WORK REQUIRED: Please return every line of the material verbatim and skip any images.

INFORMATION SHOWN:

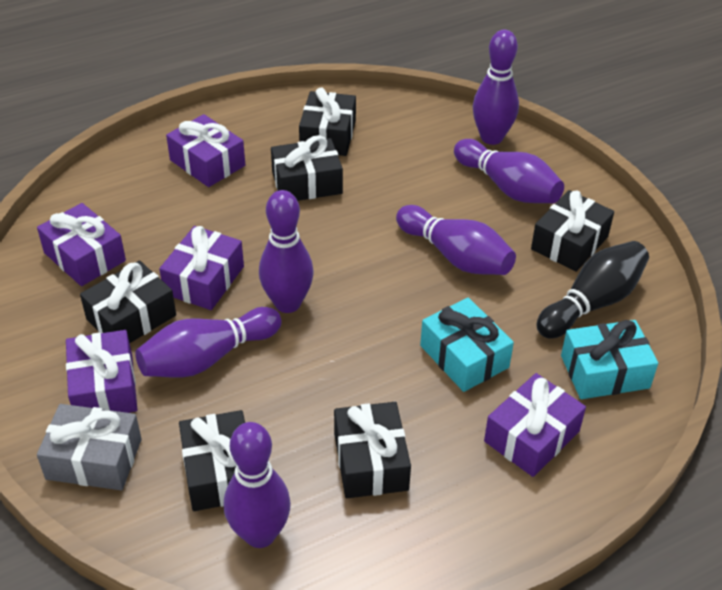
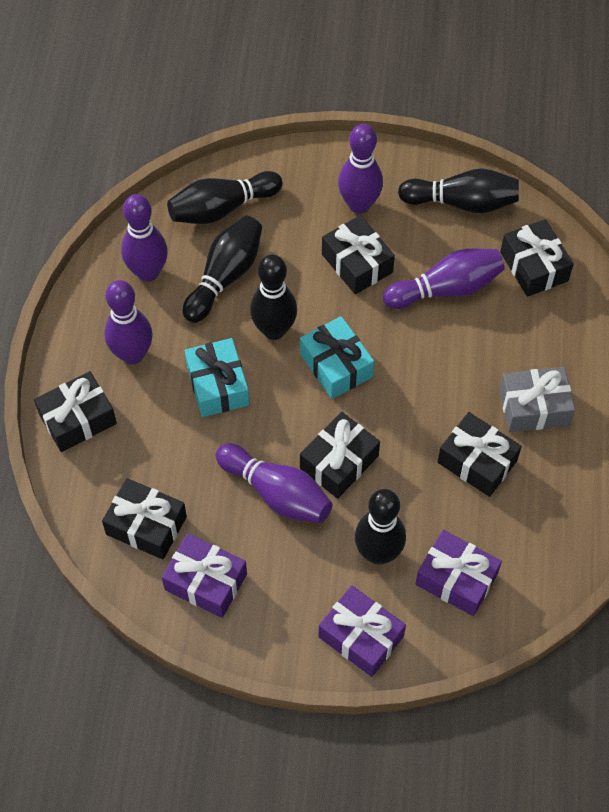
black bowling pin: 1 -> 5
purple bowling pin: 6 -> 5
purple gift: 5 -> 3

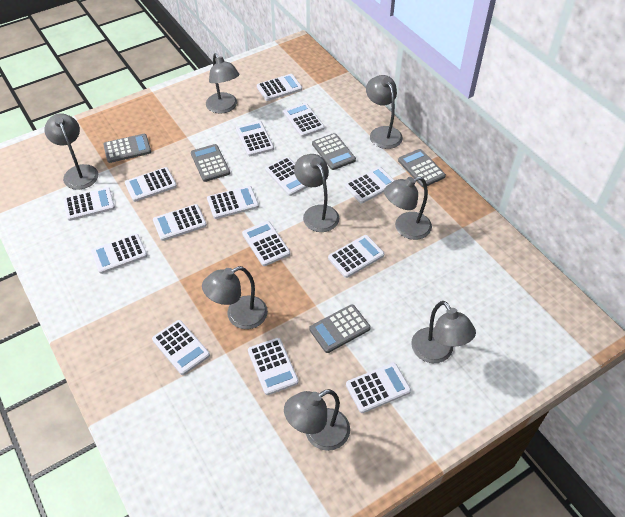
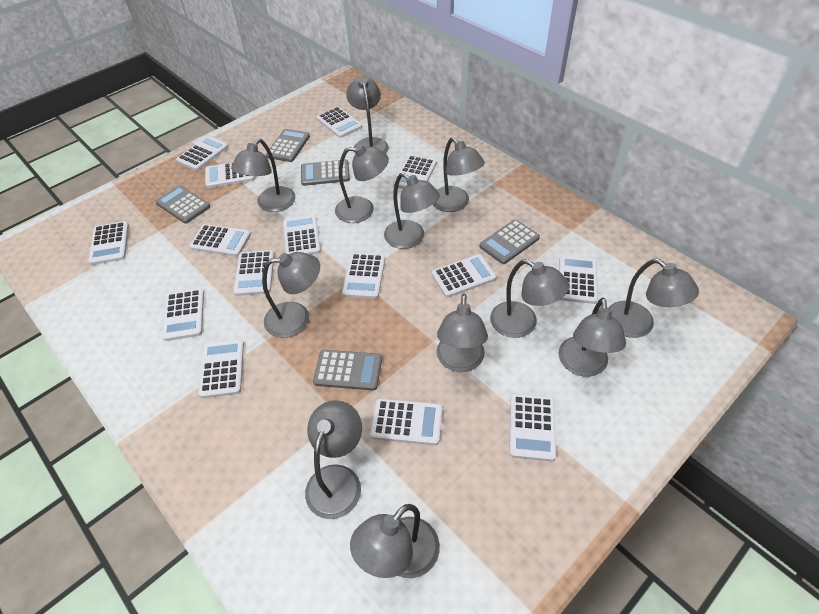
grey lamp: 8 -> 12

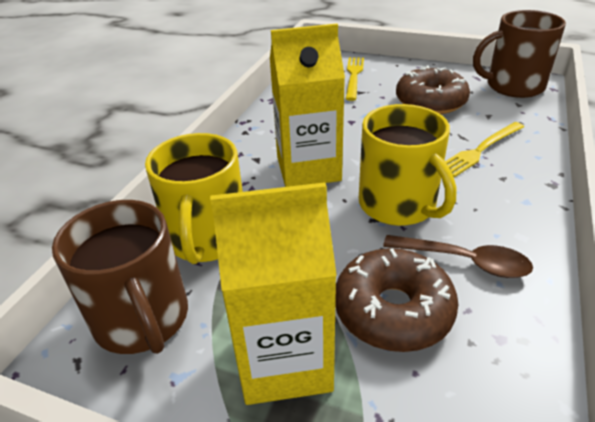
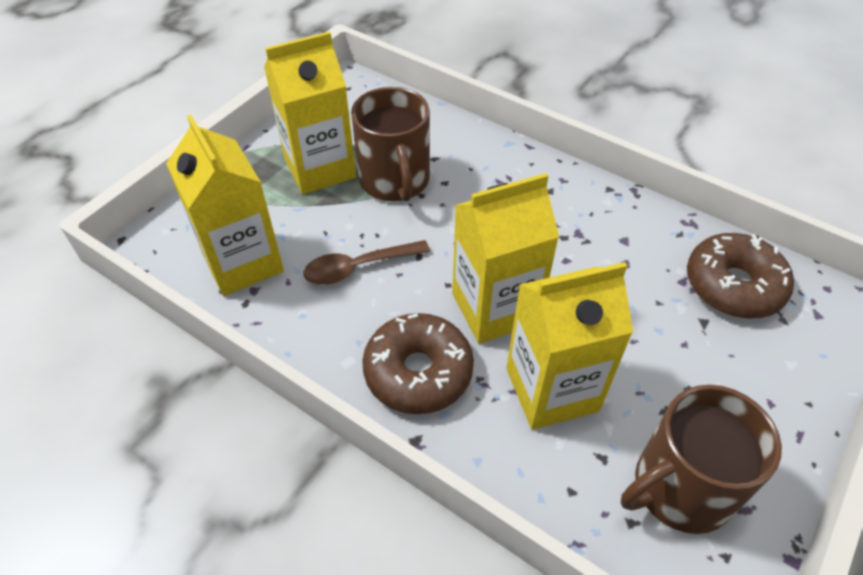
yellow carton: 2 -> 4
yellow fork: 2 -> 0
yellow mug: 2 -> 0

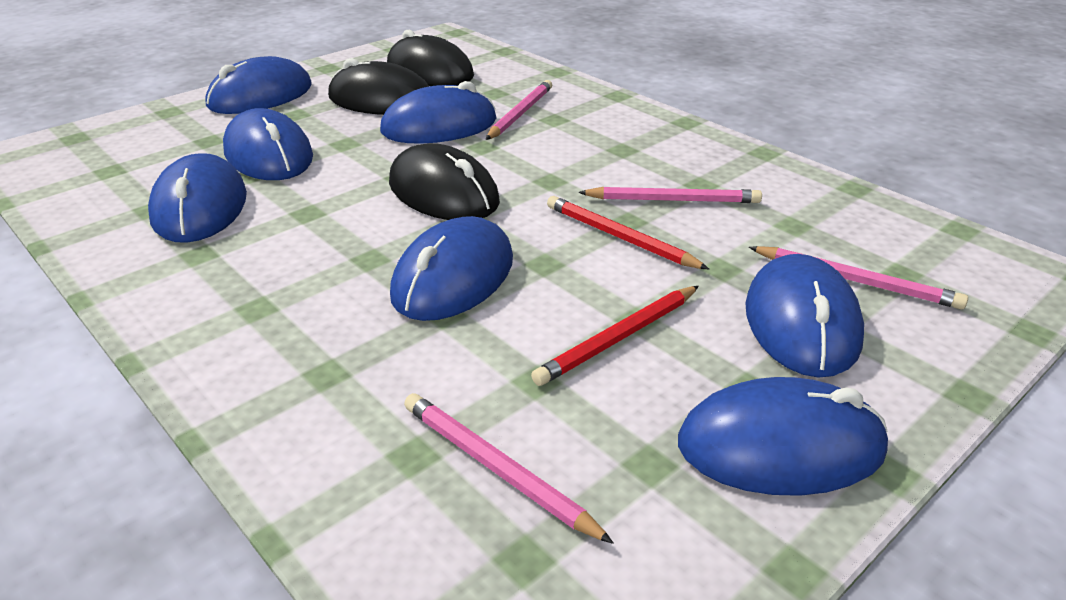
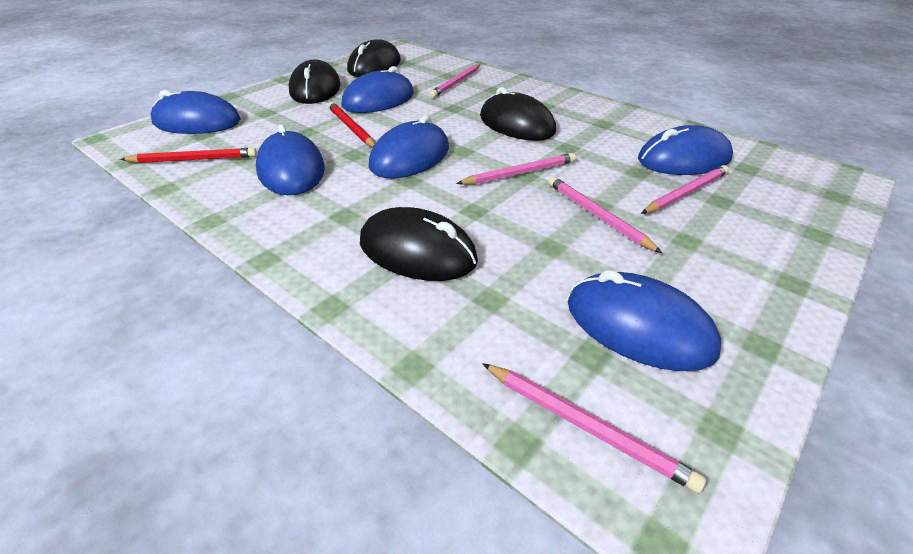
black mouse: 3 -> 4
blue mouse: 7 -> 6
pink pencil: 4 -> 5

WRITTEN ANSWER:
black bowling pin: 1 -> 5
purple bowling pin: 6 -> 5
purple gift: 5 -> 3

grey lamp: 8 -> 12

yellow carton: 2 -> 4
yellow fork: 2 -> 0
yellow mug: 2 -> 0

black mouse: 3 -> 4
blue mouse: 7 -> 6
pink pencil: 4 -> 5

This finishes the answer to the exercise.